• **Brief**: Restate the records in full and exactly, with no images included.

··· Data for processing

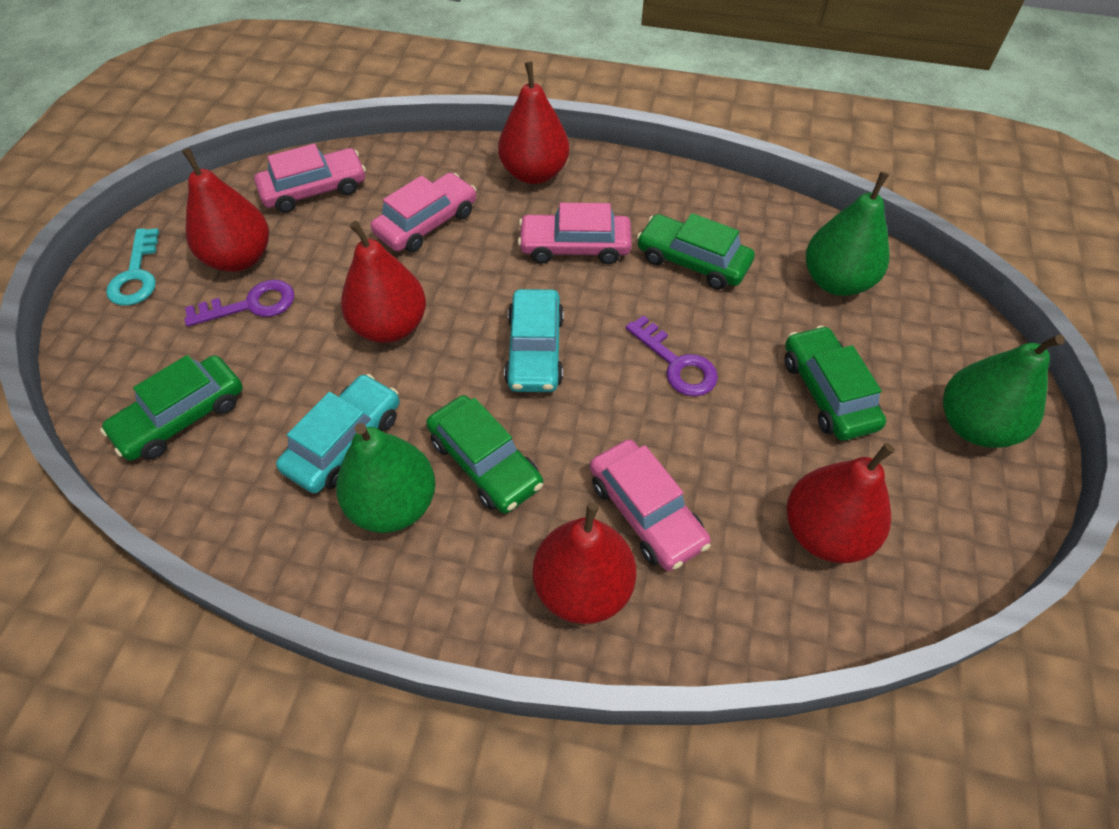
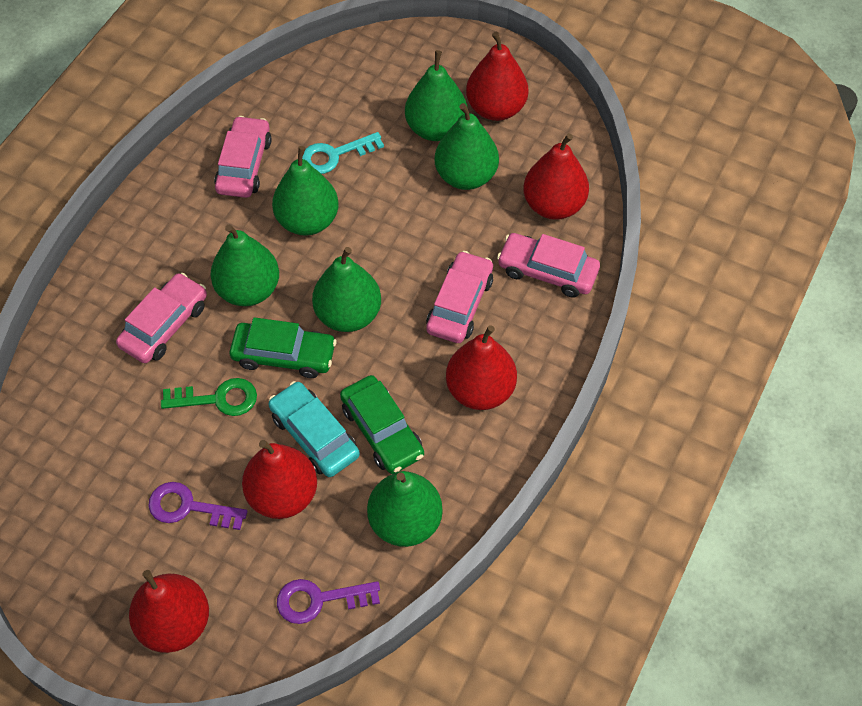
green car: 4 -> 2
green key: 0 -> 1
green pear: 3 -> 6
turquoise car: 2 -> 1

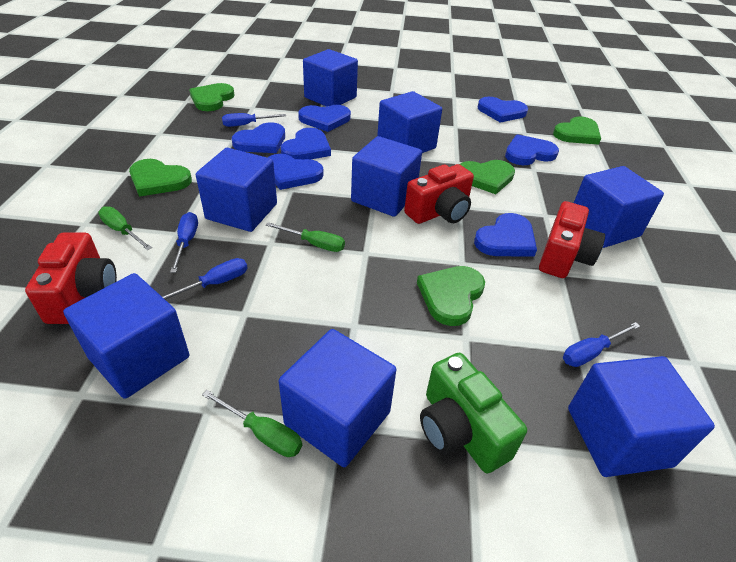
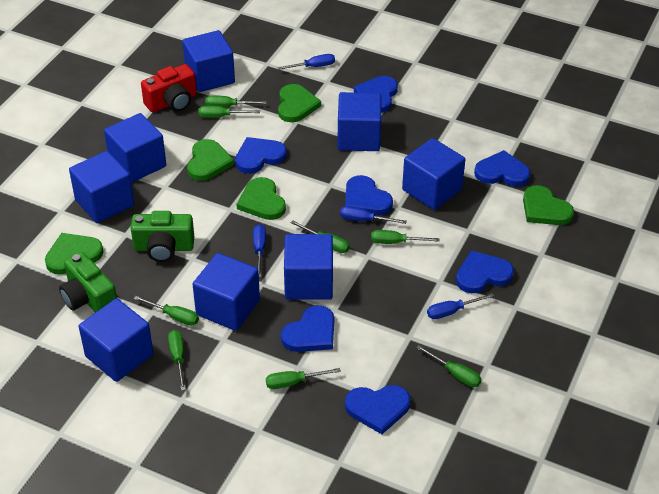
green camera: 1 -> 2
green screwdriver: 3 -> 8
red camera: 3 -> 1

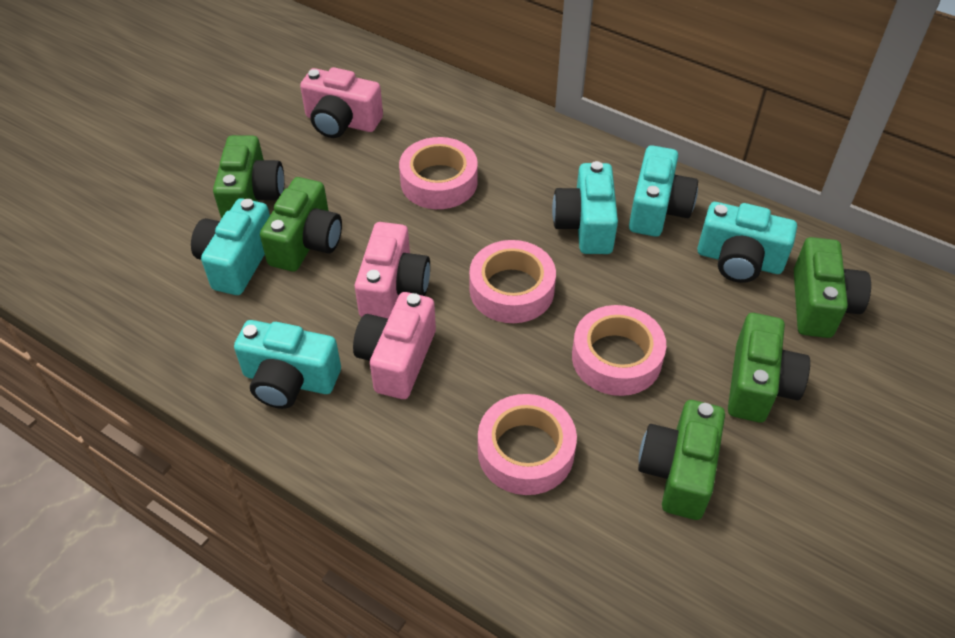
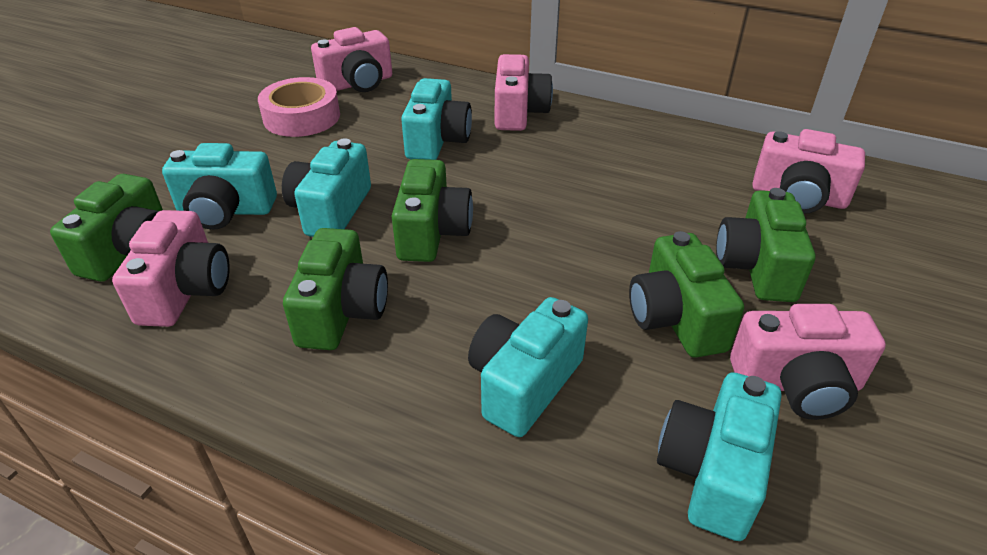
pink camera: 3 -> 5
pink tape: 4 -> 1

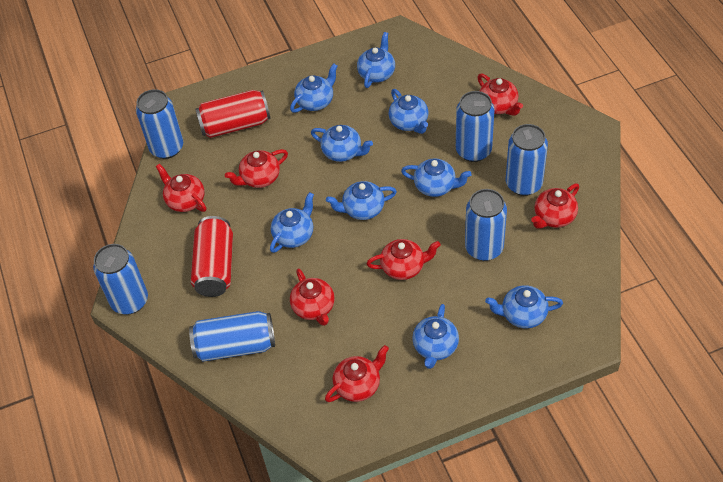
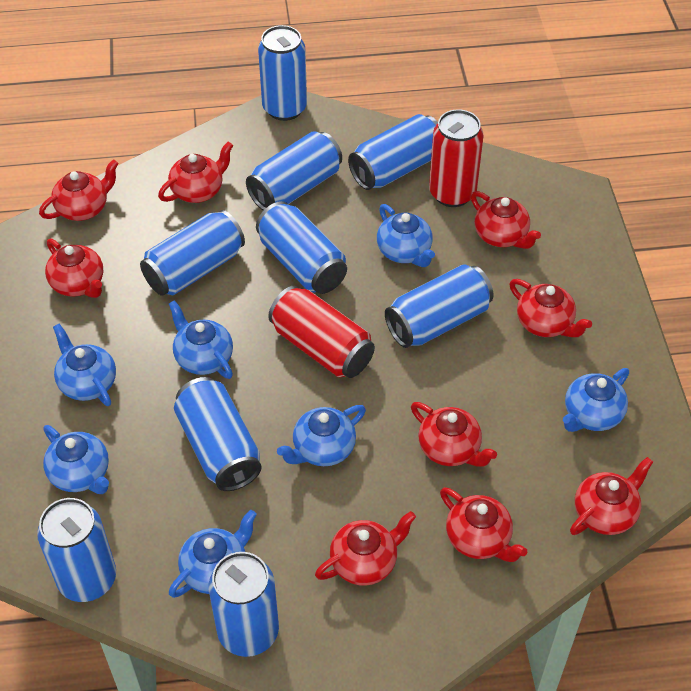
blue can: 6 -> 9
blue teapot: 9 -> 7
red teapot: 7 -> 9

······

• **Task answer**:
green car: 4 -> 2
green key: 0 -> 1
green pear: 3 -> 6
turquoise car: 2 -> 1

green camera: 1 -> 2
green screwdriver: 3 -> 8
red camera: 3 -> 1

pink camera: 3 -> 5
pink tape: 4 -> 1

blue can: 6 -> 9
blue teapot: 9 -> 7
red teapot: 7 -> 9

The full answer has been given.